[Stored data entries]
*** Block opens ***
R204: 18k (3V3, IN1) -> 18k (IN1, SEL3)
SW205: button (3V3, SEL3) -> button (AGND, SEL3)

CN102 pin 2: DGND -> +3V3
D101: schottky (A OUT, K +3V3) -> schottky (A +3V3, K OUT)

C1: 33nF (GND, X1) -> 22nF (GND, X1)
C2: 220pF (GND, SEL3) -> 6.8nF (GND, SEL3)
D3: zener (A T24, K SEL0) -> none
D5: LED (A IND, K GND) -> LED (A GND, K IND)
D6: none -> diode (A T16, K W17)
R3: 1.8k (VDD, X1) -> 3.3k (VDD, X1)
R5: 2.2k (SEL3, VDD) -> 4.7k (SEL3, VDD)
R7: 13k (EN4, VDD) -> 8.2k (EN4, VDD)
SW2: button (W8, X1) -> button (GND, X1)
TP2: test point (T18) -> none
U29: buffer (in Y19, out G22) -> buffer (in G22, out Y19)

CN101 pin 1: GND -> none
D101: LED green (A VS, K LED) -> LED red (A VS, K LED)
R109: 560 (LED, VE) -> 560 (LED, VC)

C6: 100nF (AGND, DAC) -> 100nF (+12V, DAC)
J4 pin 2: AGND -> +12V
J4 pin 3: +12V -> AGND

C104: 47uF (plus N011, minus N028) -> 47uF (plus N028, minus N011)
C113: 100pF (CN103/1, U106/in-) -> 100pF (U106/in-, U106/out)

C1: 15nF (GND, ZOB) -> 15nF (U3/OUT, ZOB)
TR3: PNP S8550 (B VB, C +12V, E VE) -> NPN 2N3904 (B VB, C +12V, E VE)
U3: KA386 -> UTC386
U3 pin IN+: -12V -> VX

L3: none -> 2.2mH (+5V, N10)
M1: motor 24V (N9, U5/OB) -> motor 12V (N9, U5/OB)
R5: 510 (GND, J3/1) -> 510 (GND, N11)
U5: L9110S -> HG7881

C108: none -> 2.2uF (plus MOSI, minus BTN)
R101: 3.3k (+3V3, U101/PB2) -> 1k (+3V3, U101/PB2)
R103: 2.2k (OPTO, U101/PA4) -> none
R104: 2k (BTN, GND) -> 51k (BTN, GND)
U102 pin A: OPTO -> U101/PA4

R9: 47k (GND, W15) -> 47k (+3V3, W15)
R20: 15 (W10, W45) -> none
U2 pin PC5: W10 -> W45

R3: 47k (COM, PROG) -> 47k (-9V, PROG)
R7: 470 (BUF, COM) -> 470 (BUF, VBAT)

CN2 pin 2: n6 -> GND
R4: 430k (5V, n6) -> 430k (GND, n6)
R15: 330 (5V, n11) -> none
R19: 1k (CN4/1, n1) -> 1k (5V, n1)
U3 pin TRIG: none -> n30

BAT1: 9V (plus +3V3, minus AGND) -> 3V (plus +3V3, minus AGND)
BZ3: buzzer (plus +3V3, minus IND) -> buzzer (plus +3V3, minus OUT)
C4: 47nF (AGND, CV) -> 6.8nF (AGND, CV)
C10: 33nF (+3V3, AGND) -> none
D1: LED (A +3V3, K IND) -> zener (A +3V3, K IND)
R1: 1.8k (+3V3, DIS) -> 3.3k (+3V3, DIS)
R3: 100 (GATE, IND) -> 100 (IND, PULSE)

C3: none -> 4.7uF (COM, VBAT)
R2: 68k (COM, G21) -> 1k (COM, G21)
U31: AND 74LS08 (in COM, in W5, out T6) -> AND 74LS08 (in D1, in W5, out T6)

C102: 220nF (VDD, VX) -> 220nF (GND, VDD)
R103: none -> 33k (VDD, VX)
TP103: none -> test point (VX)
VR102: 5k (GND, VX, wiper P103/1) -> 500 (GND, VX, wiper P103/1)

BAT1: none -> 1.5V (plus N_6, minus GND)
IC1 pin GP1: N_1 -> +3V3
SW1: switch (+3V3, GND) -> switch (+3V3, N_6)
*** Block closes ***
Output only an exact transcription of the lines above from the one with "U29: buffer (in" up to and including the one with "R101: 3.3k (+3V3, U101/PB2)".

U29: buffer (in Y19, out G22) -> buffer (in G22, out Y19)

CN101 pin 1: GND -> none
D101: LED green (A VS, K LED) -> LED red (A VS, K LED)
R109: 560 (LED, VE) -> 560 (LED, VC)

C6: 100nF (AGND, DAC) -> 100nF (+12V, DAC)
J4 pin 2: AGND -> +12V
J4 pin 3: +12V -> AGND

C104: 47uF (plus N011, minus N028) -> 47uF (plus N028, minus N011)
C113: 100pF (CN103/1, U106/in-) -> 100pF (U106/in-, U106/out)

C1: 15nF (GND, ZOB) -> 15nF (U3/OUT, ZOB)
TR3: PNP S8550 (B VB, C +12V, E VE) -> NPN 2N3904 (B VB, C +12V, E VE)
U3: KA386 -> UTC386
U3 pin IN+: -12V -> VX

L3: none -> 2.2mH (+5V, N10)
M1: motor 24V (N9, U5/OB) -> motor 12V (N9, U5/OB)
R5: 510 (GND, J3/1) -> 510 (GND, N11)
U5: L9110S -> HG7881

C108: none -> 2.2uF (plus MOSI, minus BTN)
R101: 3.3k (+3V3, U101/PB2) -> 1k (+3V3, U101/PB2)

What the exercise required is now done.